▶ _Task details_: Select from the records below every line that has the word "took" in it.

☆ ☆ ☆ ☆

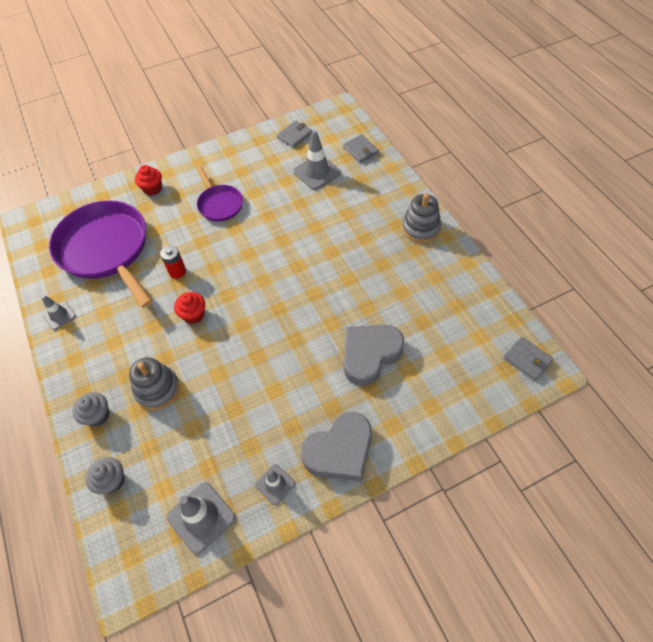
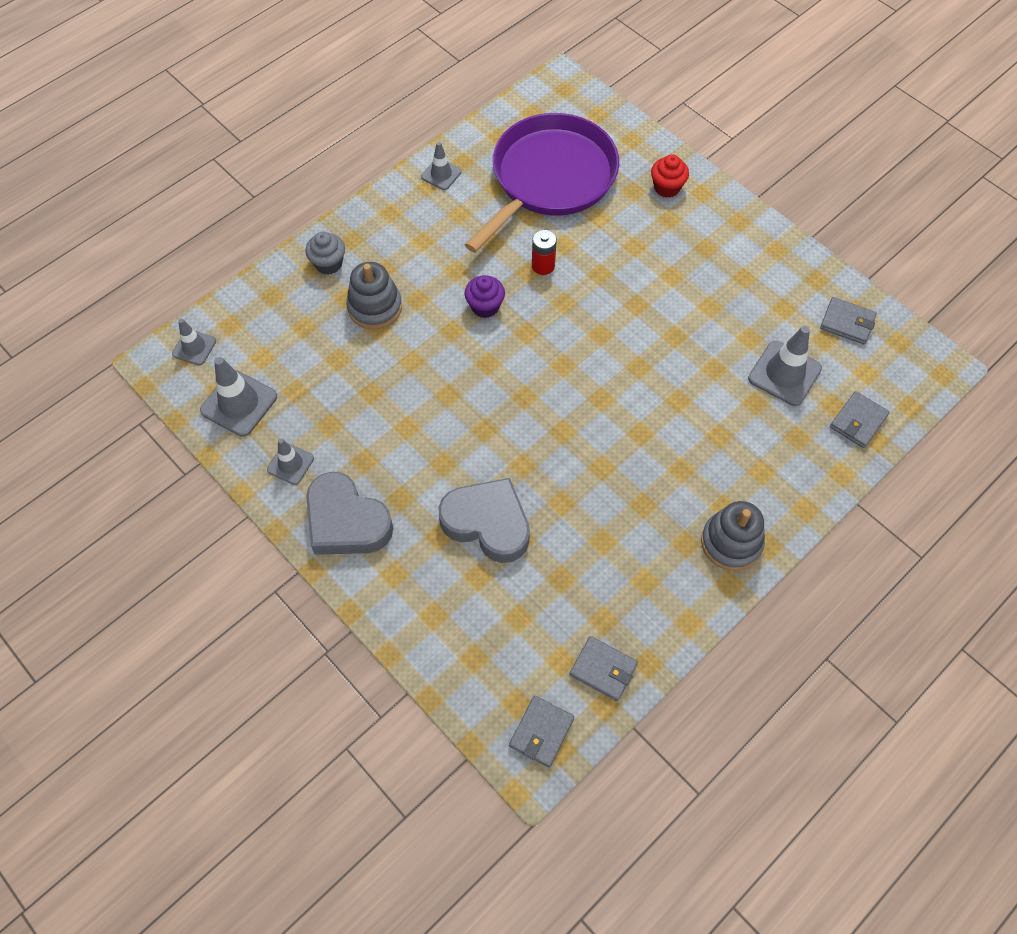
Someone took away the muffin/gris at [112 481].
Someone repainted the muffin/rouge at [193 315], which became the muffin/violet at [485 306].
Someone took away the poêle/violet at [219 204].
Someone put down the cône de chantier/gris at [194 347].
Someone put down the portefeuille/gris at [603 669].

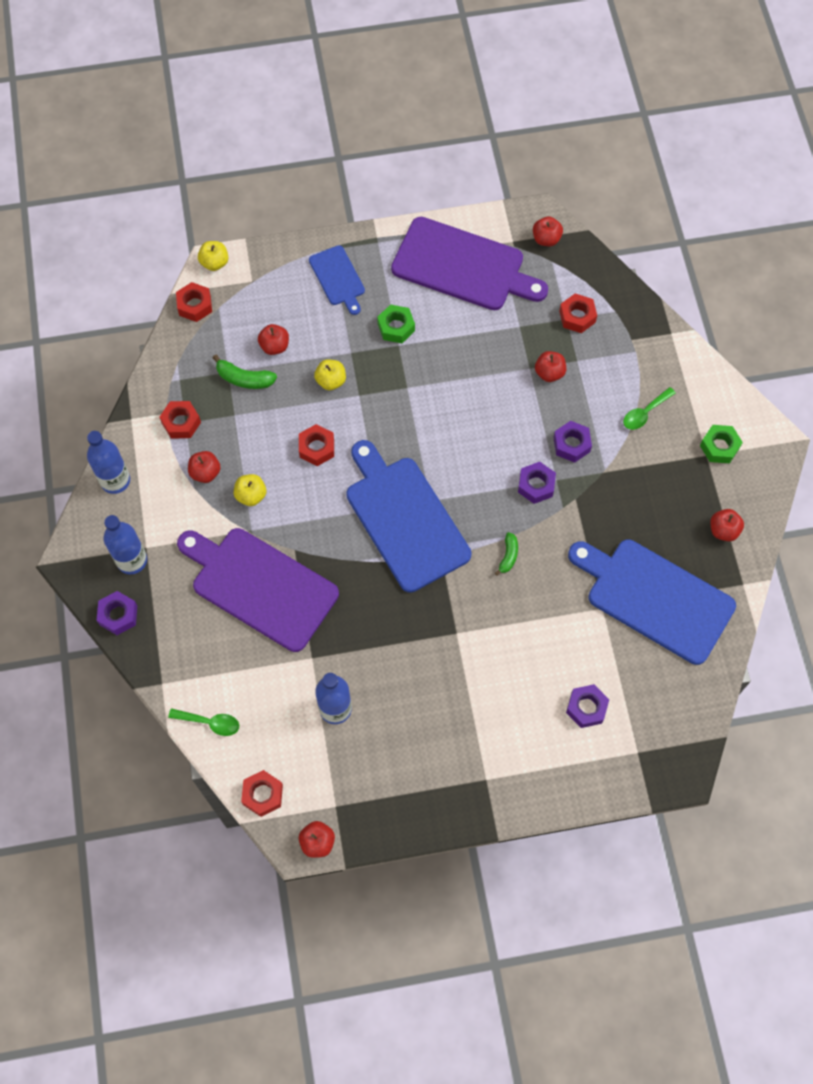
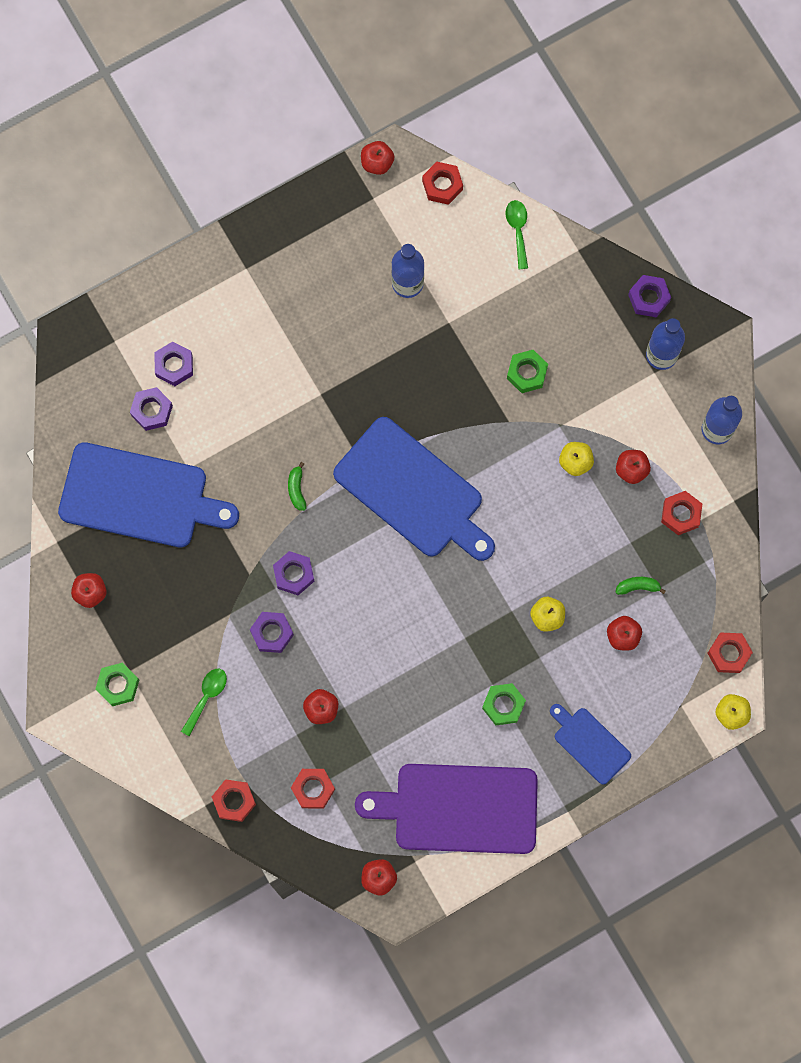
Someone rotated the cuillère/vert at [209 722] by 90 degrees clockwise.
Someone swapped the planche à découper/violet at [260 586] for the écrou/vert at [527 373].
Someone scaled the banane/vert at [244 379] by 0.66.
Someone carried the écrou/rouge from [317 448] to [234 801].
Someone put down the écrou/violet at [152 410].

☆ ☆ ☆ ☆

▶ _Exercise response_:
Someone took away the muffin/gris at [112 481].
Someone took away the poêle/violet at [219 204].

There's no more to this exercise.